Instructions to follow
When you restate the entries that follow, keep every word exactly and drop the pictures.

Items from a dataset:

# # # #

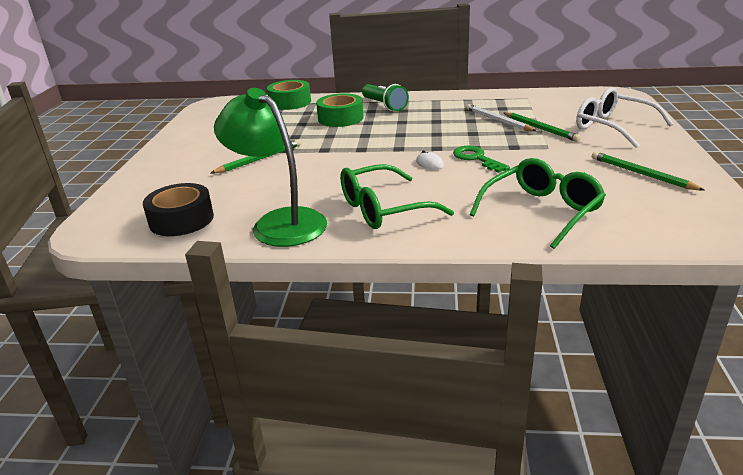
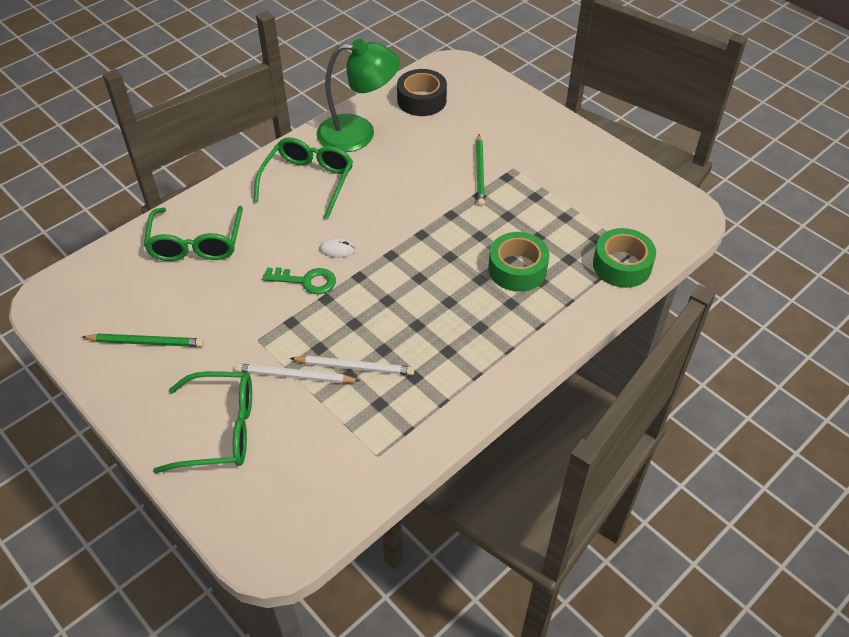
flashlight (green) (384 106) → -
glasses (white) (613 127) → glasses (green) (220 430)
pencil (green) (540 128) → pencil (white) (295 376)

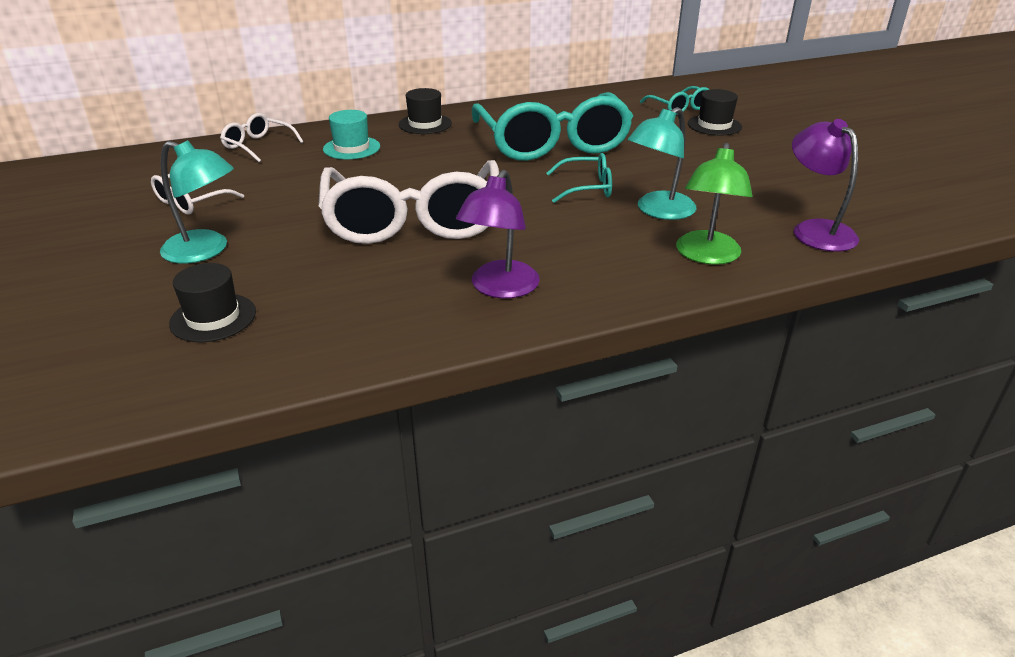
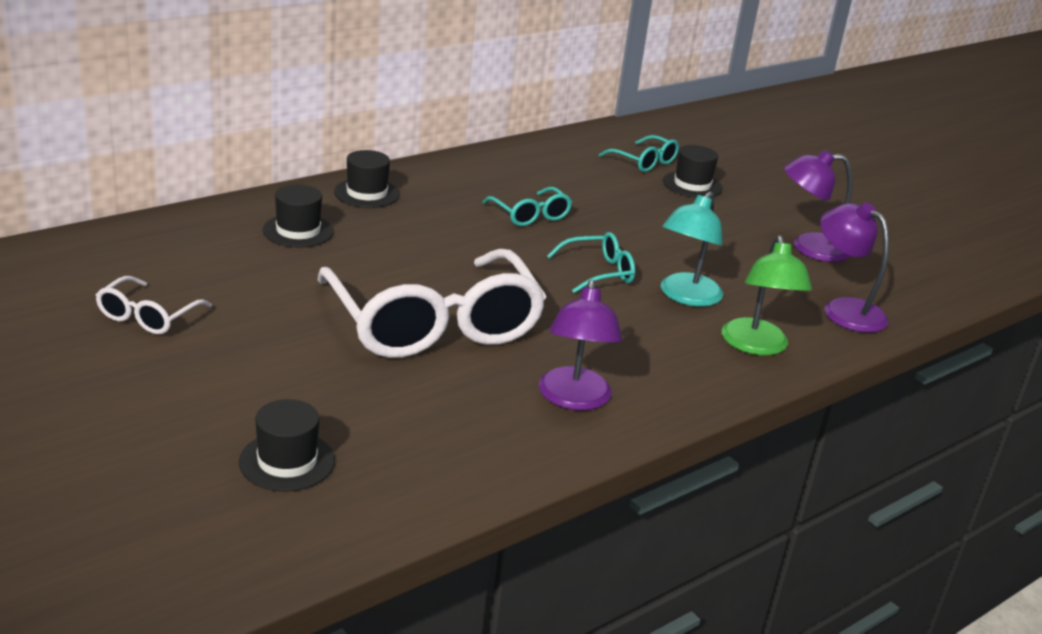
glasses (turquoise) (552 143) → glasses (turquoise) (530 215), x0.44
hat (turquoise) (351 148) → hat (black) (298 231)
glasses (white) (258 145) → -
lamp (turquoise) (205 251) → -
- → lamp (purple) (809 248)

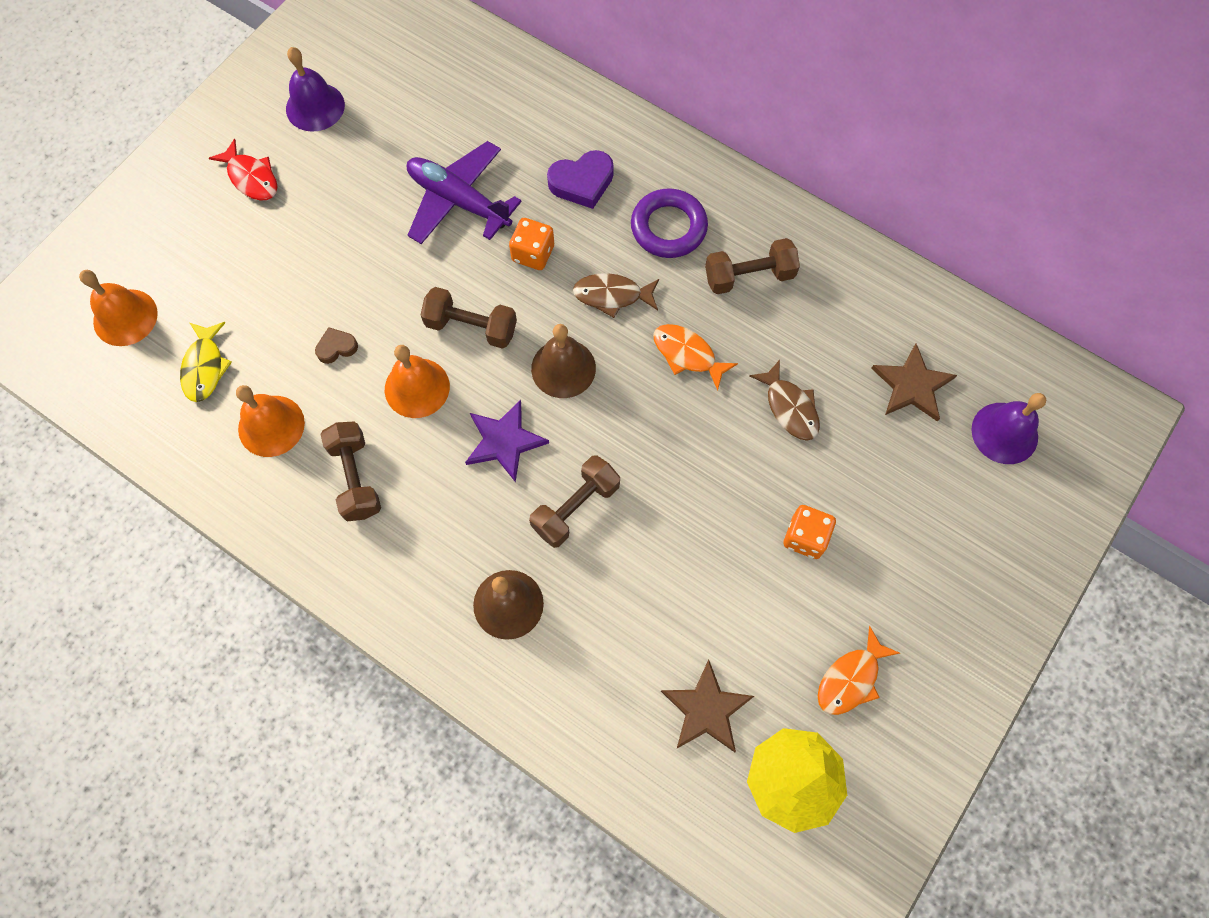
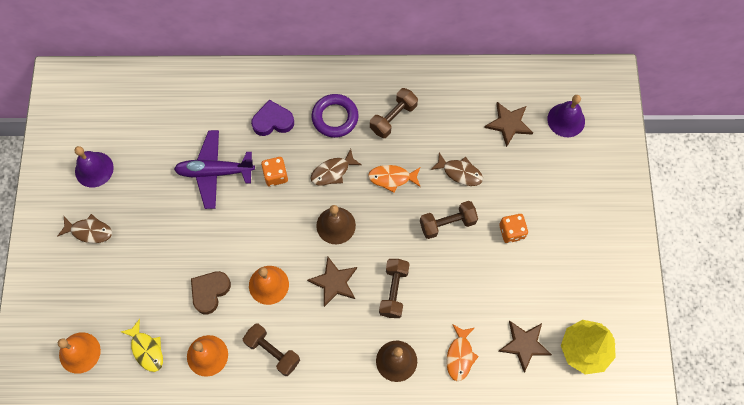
fish (red) (251 178) → fish (brown) (89 231)
heart (purple) (582 182) → heart (purple) (273 121), 135 degrees counterclockwise
dumbbell (brown) (471 327) → dumbbell (brown) (447 223), move
heart (brown) (336 347) → heart (brown) (210 292), x1.73
star (purple) (504 441) → star (brown) (334 282)
fish (orange) (851 679) → fish (orange) (460 356), move

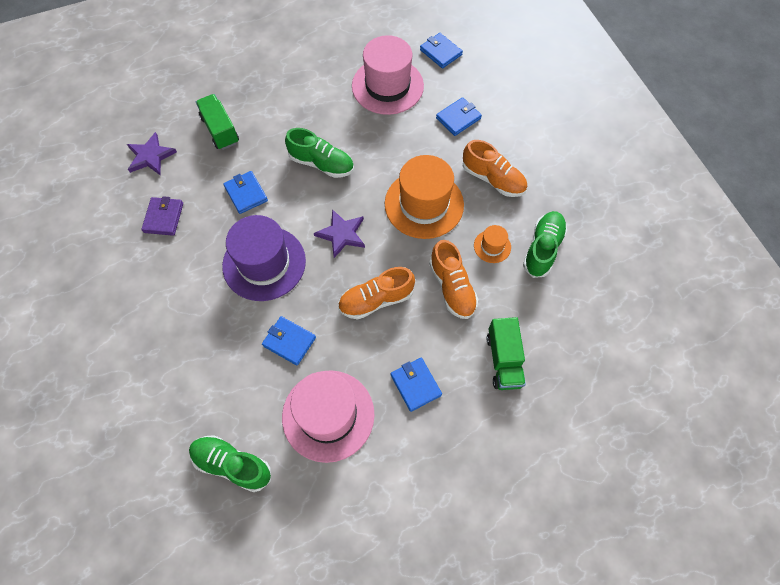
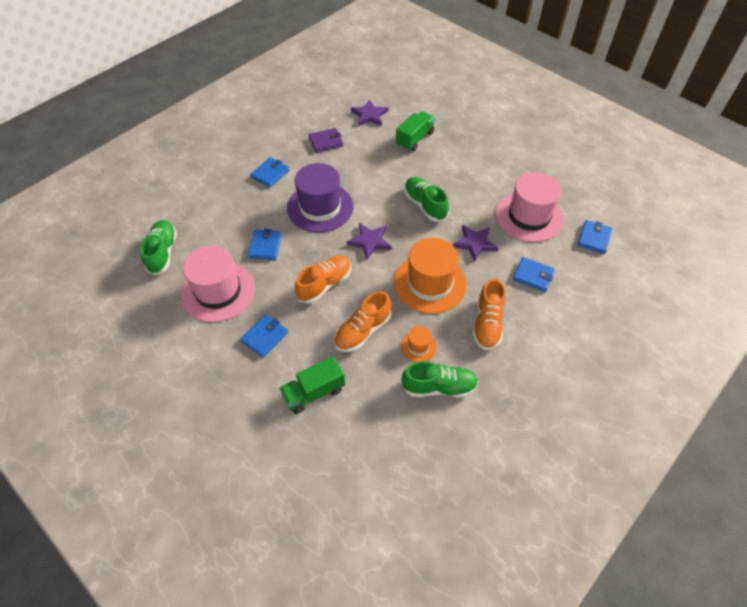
shoe (green) (321 163) → shoe (green) (425 205), 150 degrees clockwise
wallet (blue) (246 194) → wallet (blue) (270 174), move
shoe (orange) (376 300) → shoe (orange) (324 284), 90 degrees clockwise
- → star (purple) (475 243)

# # # #

Answer space
flashlight (green) (384 106) → -
glasses (white) (613 127) → glasses (green) (220 430)
pencil (green) (540 128) → pencil (white) (295 376)

glasses (turquoise) (552 143) → glasses (turquoise) (530 215), x0.44
hat (turquoise) (351 148) → hat (black) (298 231)
glasses (white) (258 145) → -
lamp (turquoise) (205 251) → -
- → lamp (purple) (809 248)

fish (red) (251 178) → fish (brown) (89 231)
heart (purple) (582 182) → heart (purple) (273 121), 135 degrees counterclockwise
dumbbell (brown) (471 327) → dumbbell (brown) (447 223), move
heart (brown) (336 347) → heart (brown) (210 292), x1.73
star (purple) (504 441) → star (brown) (334 282)
fish (orange) (851 679) → fish (orange) (460 356), move

shoe (green) (321 163) → shoe (green) (425 205), 150 degrees clockwise
wallet (blue) (246 194) → wallet (blue) (270 174), move
shoe (orange) (376 300) → shoe (orange) (324 284), 90 degrees clockwise
- → star (purple) (475 243)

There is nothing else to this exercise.